Where the records below reach the line containing "C6: 220nF (-12V, 0V) -> none", start transcribing, and end with the line containing "Q1: PNP BD140", exactly and with nothing else added.

*** Records to process Section Begins ***

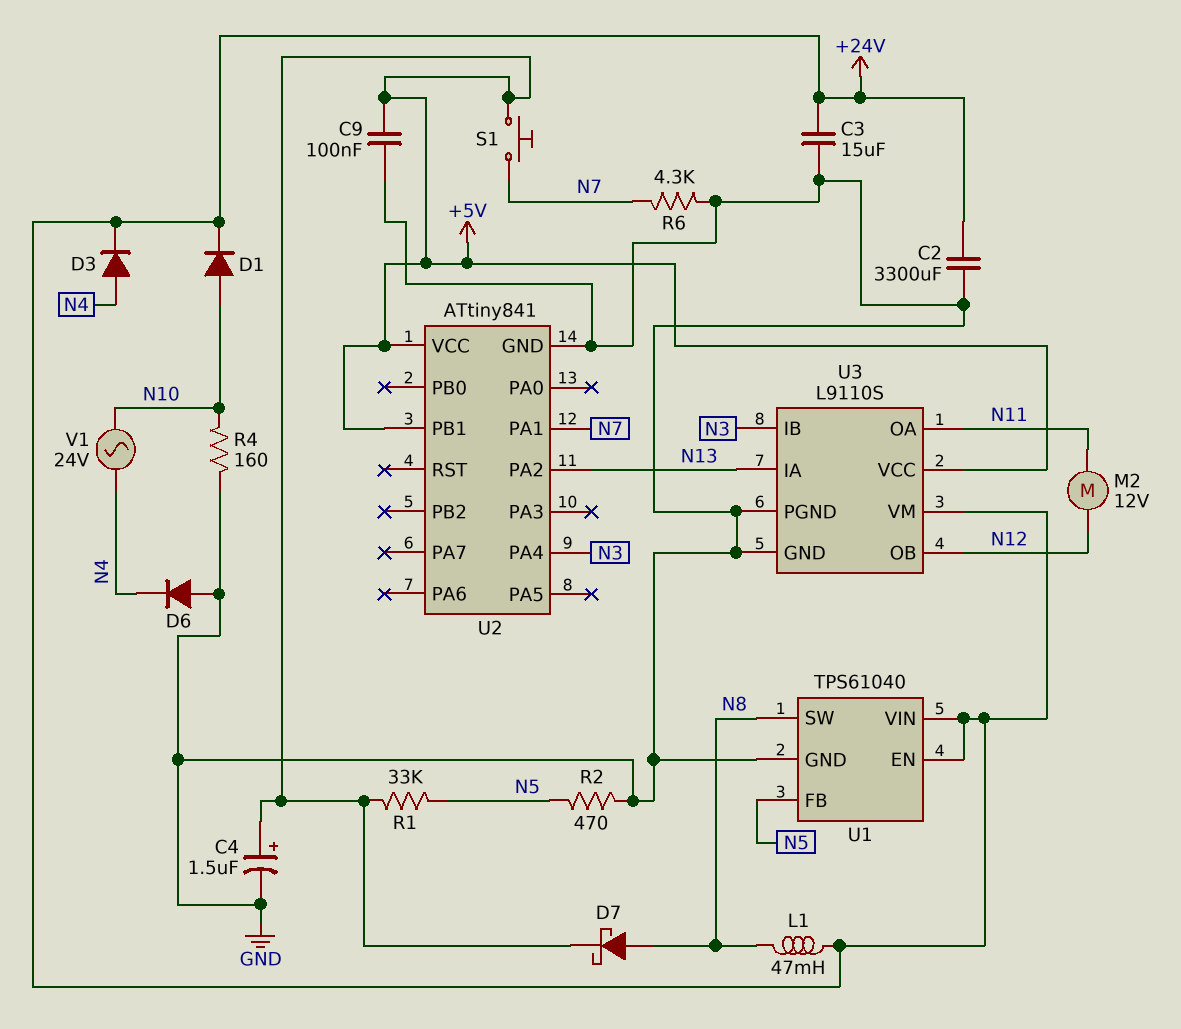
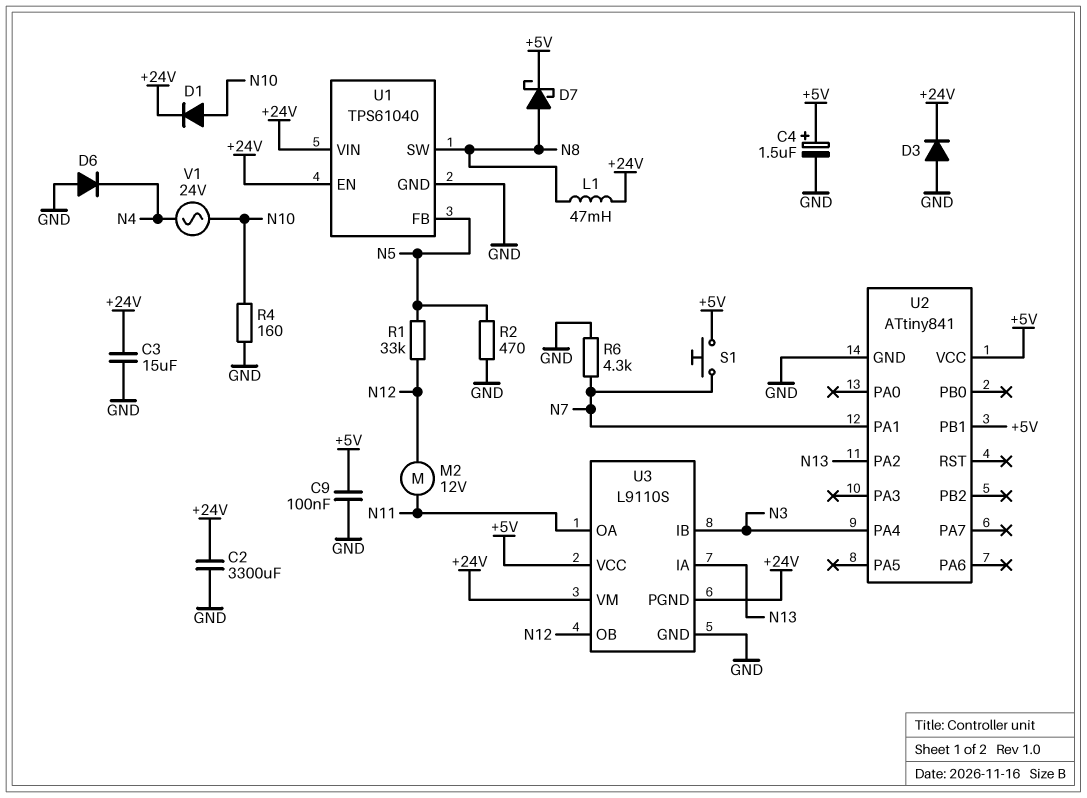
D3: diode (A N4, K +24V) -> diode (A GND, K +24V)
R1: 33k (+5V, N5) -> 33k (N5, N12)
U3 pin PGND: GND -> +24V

*** Records to process Section Ends ***
*** Records to process Section Begins ***

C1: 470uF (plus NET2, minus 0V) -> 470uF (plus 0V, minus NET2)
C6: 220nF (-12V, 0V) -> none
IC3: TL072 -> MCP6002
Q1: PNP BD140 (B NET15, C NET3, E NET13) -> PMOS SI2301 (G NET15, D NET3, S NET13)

*** Records to process Section Ends ***
*** Records to process Section Begins ***

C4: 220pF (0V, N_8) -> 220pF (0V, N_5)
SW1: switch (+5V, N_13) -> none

*** Records to process Section Ends ***

Result for this task
C6: 220nF (-12V, 0V) -> none
IC3: TL072 -> MCP6002
Q1: PNP BD140 (B NET15, C NET3, E NET13) -> PMOS SI2301 (G NET15, D NET3, S NET13)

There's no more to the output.